Task statement
In the entries below, find each line bearing the string "LIGHT" and copy it.
*****
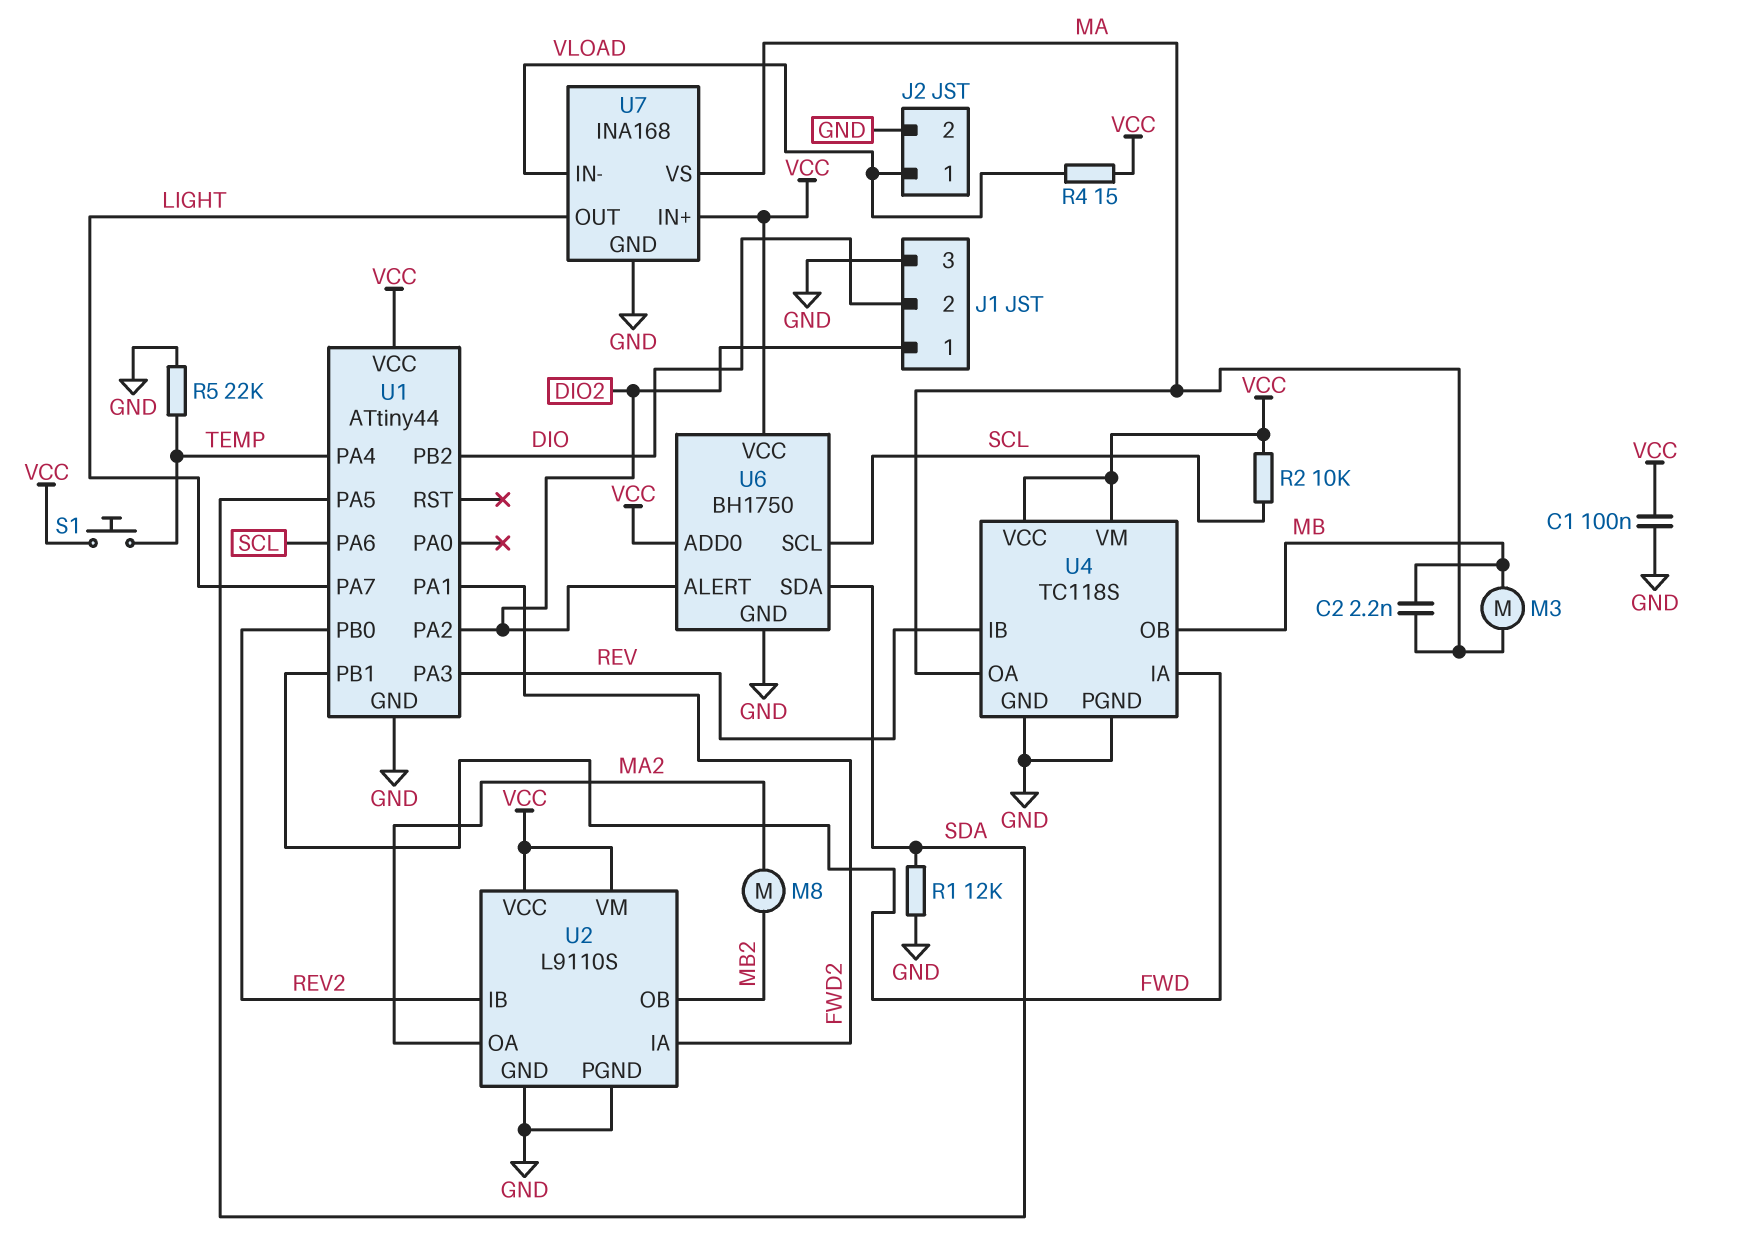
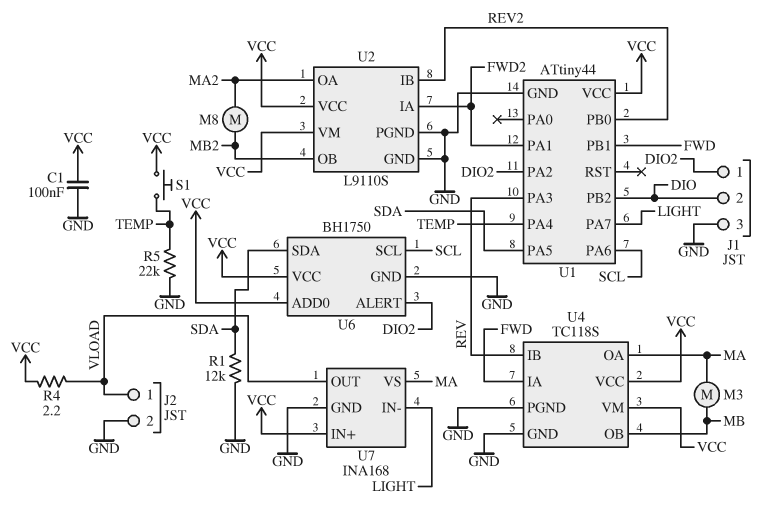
C2: 2.2nF (MA, MB) -> none
R2: 10k (SCL, VCC) -> none
R4: 15 (VCC, VLOAD) -> 2.2 (VCC, VLOAD)
U7 pin IN-: VLOAD -> LIGHT
U7 pin OUT: LIGHT -> VLOAD

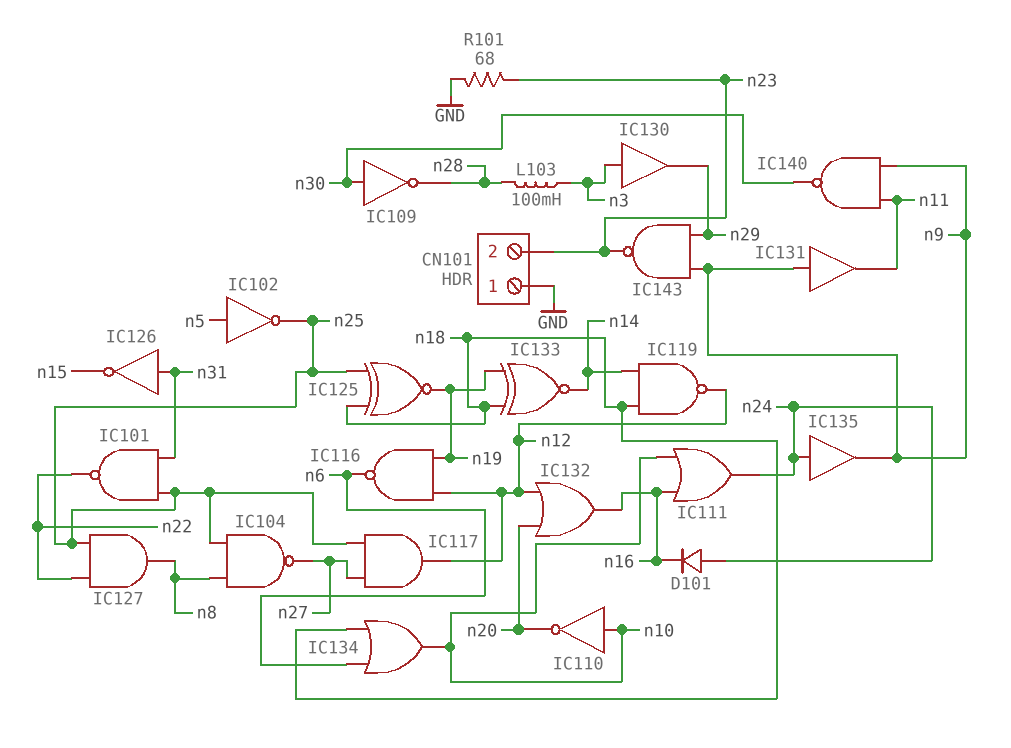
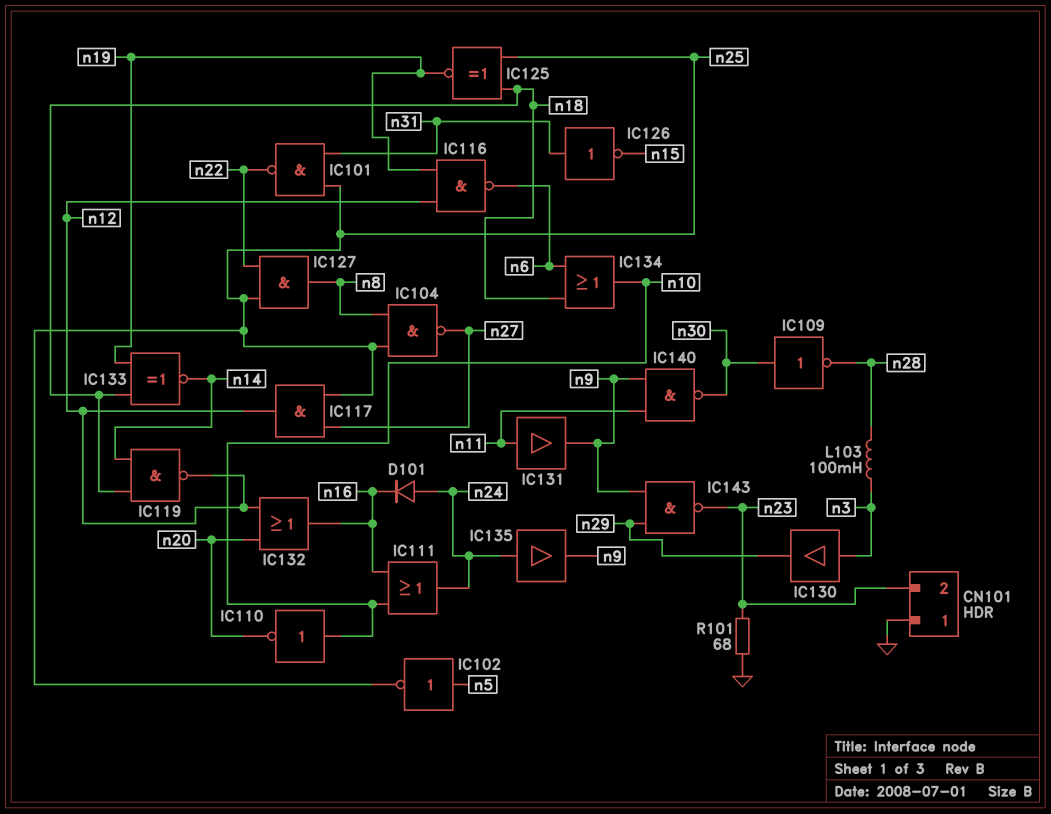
IC131: buffer (in n9, out n11) -> buffer (in n11, out n9)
*****
Expected output
U7 pin IN-: VLOAD -> LIGHT
U7 pin OUT: LIGHT -> VLOAD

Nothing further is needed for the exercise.